§ Records drawn from a dataset:
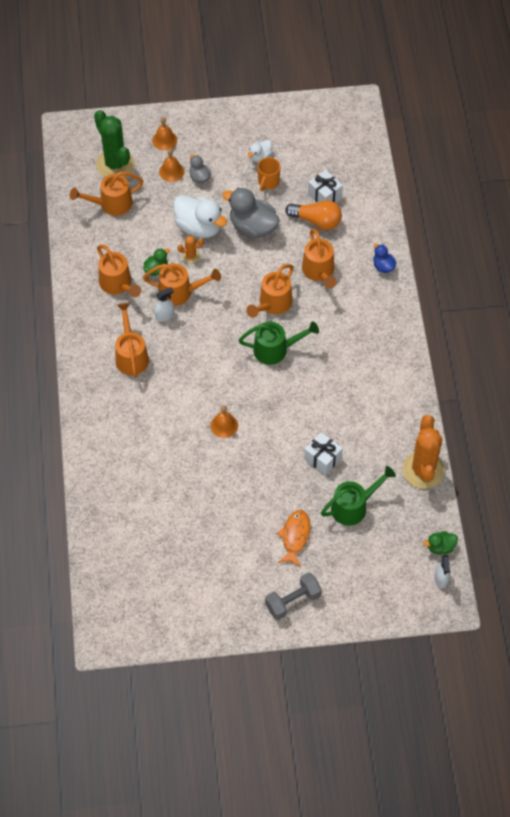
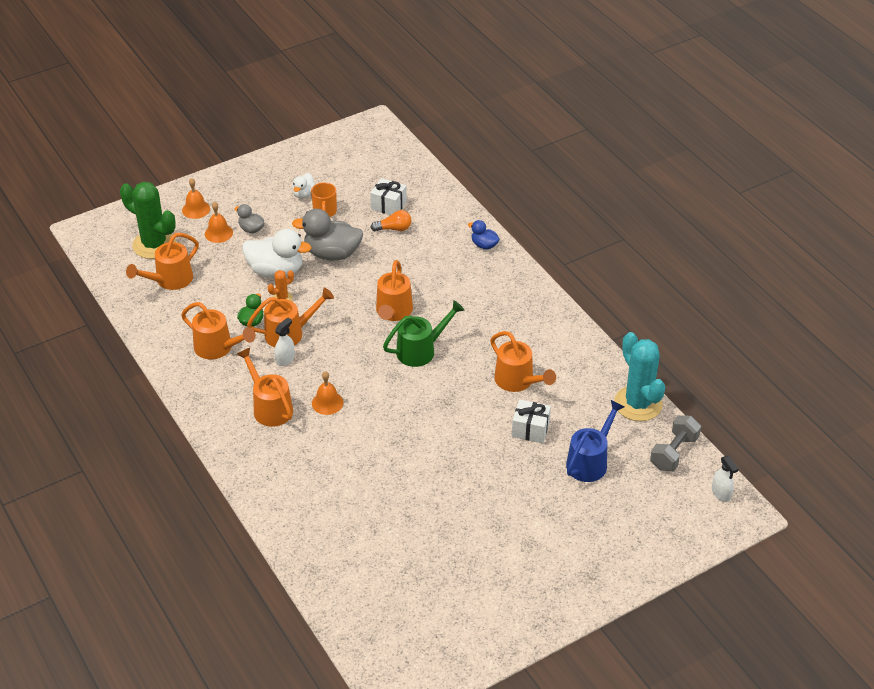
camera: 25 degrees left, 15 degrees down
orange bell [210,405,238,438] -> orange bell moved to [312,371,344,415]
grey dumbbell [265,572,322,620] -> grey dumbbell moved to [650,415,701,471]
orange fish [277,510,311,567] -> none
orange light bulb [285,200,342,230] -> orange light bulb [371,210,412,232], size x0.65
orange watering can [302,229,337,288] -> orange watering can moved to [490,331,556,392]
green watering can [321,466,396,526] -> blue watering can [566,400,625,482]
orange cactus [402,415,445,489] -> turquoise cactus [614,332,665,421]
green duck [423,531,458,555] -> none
--
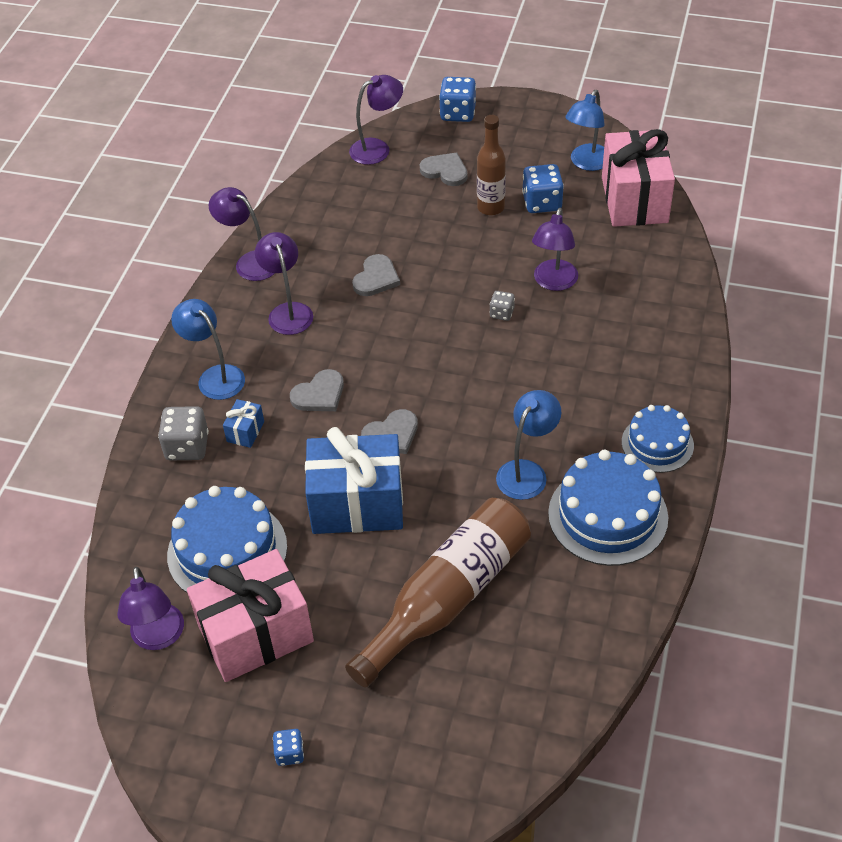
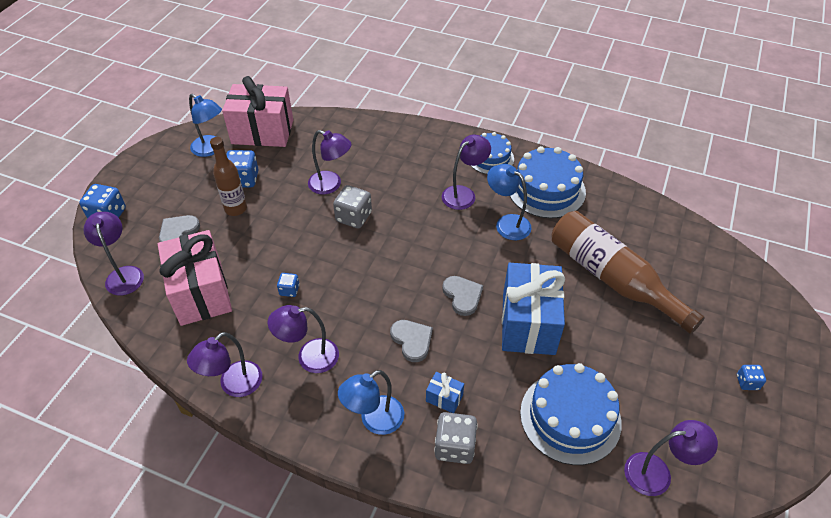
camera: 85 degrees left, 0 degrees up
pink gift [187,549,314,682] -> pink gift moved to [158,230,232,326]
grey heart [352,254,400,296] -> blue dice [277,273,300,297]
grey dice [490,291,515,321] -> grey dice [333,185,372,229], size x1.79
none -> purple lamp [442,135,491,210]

§ Description of the task: Please copy the lines in the records above between the one holding "green watering can" and the one holding "green duck [423,531,458,555] -> none", inclusive, exactly and with no other line.

§ Task answer:
green watering can [321,466,396,526] -> blue watering can [566,400,625,482]
orange cactus [402,415,445,489] -> turquoise cactus [614,332,665,421]
green duck [423,531,458,555] -> none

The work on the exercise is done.